◆ INSTRUCTIONS FOR THE TASK: Word for word, retype the tail of the data below, starting with the line that has "green key: 4 -> 3" and including the last line.

━━━━━━━━━━━━━━━━━━━━━━━━━━━━━━

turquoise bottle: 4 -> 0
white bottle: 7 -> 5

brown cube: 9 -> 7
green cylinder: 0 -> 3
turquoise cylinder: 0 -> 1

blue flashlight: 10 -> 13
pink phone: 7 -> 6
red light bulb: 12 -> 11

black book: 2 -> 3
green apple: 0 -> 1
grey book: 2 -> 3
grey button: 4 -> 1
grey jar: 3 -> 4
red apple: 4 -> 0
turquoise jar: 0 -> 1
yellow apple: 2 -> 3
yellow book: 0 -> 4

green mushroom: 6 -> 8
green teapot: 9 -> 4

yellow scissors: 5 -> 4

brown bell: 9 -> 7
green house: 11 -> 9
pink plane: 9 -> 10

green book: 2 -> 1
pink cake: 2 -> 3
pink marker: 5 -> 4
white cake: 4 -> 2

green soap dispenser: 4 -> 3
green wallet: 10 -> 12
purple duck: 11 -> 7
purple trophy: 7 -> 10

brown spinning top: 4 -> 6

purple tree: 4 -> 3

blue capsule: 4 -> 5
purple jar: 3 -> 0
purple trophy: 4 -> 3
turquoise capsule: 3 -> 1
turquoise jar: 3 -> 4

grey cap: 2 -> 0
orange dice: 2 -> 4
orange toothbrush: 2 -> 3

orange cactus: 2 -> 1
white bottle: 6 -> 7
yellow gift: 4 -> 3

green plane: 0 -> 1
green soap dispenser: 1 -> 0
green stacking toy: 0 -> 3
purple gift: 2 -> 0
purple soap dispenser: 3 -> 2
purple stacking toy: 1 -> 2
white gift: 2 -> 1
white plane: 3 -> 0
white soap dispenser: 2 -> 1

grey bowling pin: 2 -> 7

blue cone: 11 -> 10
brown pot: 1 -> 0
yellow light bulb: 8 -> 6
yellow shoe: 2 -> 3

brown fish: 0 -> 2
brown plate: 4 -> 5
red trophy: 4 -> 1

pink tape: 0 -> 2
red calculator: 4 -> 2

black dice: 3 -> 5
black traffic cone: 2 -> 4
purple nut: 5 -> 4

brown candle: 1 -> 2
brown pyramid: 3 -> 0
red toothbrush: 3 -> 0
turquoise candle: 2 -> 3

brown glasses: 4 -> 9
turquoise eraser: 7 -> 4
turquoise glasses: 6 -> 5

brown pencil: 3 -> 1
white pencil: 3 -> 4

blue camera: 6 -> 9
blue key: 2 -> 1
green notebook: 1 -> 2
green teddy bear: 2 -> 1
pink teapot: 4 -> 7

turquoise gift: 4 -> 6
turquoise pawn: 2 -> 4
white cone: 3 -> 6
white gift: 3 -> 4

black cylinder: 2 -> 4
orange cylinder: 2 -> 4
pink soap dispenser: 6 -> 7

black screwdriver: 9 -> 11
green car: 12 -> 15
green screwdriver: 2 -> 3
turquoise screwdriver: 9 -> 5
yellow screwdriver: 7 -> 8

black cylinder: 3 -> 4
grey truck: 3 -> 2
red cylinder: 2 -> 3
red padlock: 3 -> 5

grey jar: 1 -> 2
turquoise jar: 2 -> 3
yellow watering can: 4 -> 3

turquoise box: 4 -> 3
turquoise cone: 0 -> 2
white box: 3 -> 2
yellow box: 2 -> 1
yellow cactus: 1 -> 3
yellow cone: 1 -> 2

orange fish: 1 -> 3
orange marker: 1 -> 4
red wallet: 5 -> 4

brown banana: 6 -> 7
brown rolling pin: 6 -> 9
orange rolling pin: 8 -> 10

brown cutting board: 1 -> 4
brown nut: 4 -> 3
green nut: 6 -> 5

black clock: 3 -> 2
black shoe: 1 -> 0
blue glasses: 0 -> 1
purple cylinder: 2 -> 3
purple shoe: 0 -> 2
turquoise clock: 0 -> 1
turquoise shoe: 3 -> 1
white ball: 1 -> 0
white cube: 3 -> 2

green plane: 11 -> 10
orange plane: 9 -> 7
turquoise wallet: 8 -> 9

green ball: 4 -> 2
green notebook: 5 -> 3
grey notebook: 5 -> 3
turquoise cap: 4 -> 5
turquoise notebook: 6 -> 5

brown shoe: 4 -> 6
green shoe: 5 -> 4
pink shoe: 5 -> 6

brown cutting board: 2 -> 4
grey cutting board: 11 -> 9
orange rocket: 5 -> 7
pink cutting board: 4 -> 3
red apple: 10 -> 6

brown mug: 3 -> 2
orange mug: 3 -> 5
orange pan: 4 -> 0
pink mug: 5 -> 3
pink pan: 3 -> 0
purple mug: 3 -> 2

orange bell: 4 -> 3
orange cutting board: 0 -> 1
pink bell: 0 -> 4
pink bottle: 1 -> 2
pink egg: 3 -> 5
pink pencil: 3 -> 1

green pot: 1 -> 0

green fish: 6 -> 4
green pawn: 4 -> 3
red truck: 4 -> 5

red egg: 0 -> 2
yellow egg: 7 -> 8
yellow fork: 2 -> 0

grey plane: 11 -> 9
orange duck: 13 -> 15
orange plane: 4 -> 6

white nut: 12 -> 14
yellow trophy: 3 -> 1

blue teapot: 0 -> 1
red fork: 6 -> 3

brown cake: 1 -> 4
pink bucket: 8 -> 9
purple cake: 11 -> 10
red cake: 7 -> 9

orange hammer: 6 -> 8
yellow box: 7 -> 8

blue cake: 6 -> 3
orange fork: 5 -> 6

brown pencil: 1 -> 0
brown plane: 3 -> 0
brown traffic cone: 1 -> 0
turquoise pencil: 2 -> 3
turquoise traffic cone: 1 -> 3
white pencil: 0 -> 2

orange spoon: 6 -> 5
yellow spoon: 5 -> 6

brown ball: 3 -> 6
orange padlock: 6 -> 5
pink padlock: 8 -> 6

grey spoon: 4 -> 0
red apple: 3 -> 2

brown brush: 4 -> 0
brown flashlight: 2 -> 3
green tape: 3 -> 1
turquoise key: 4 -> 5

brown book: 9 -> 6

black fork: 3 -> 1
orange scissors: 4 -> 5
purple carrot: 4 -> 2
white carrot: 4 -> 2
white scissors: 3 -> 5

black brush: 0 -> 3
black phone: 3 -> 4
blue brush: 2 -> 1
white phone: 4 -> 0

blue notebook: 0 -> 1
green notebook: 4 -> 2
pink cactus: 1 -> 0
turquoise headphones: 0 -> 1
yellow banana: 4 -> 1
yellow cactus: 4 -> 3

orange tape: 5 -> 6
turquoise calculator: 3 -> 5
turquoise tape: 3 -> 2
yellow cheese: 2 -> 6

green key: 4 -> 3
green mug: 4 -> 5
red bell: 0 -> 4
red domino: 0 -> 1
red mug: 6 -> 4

━━━━━━━━━━━━━━━━━━━━━━━━━━━━━━

◆ TASK ANSWER:
green key: 4 -> 3
green mug: 4 -> 5
red bell: 0 -> 4
red domino: 0 -> 1
red mug: 6 -> 4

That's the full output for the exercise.